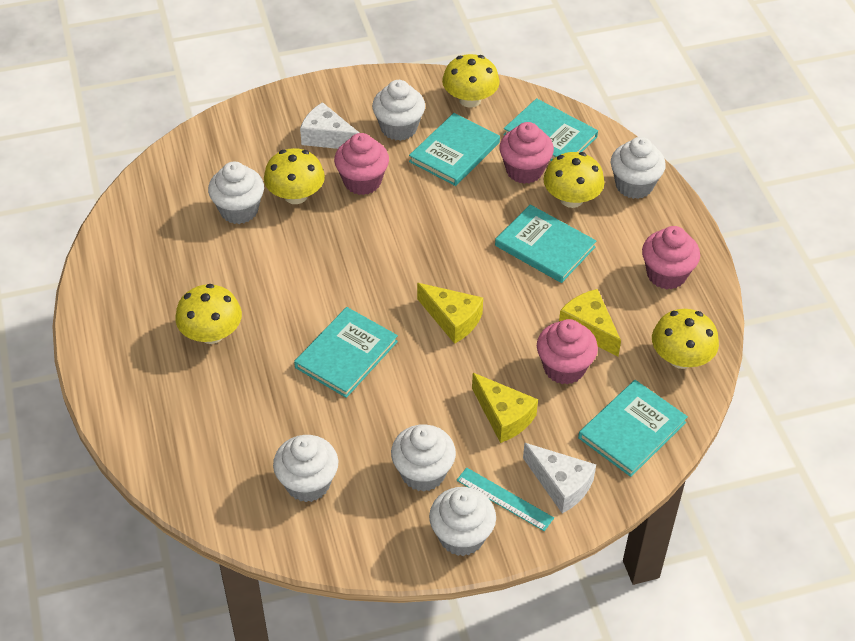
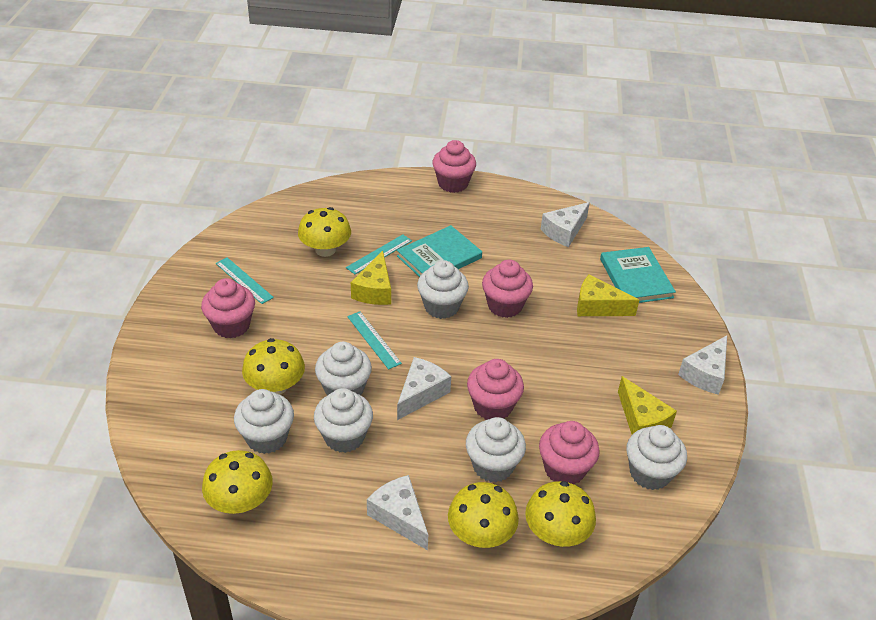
pink cupcake: 4 -> 5
turquoise book: 5 -> 2
turquoise ruler: 1 -> 3
white cheese: 2 -> 4

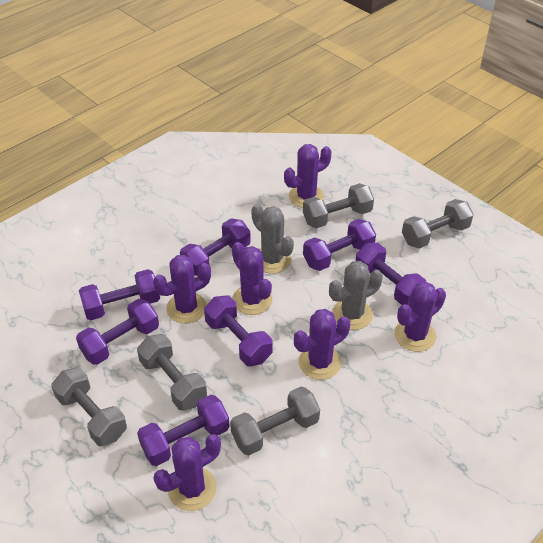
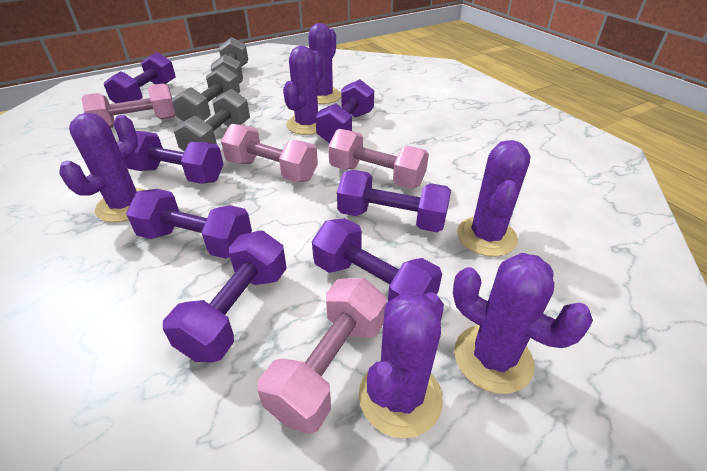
grey cactus: 2 -> 0
grey dumbbell: 5 -> 3
pink dumbbell: 0 -> 4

## Problem requirements
Check the data above and report how many lines include the word "turquoise", using a bare number.

## Reply to the exercise
2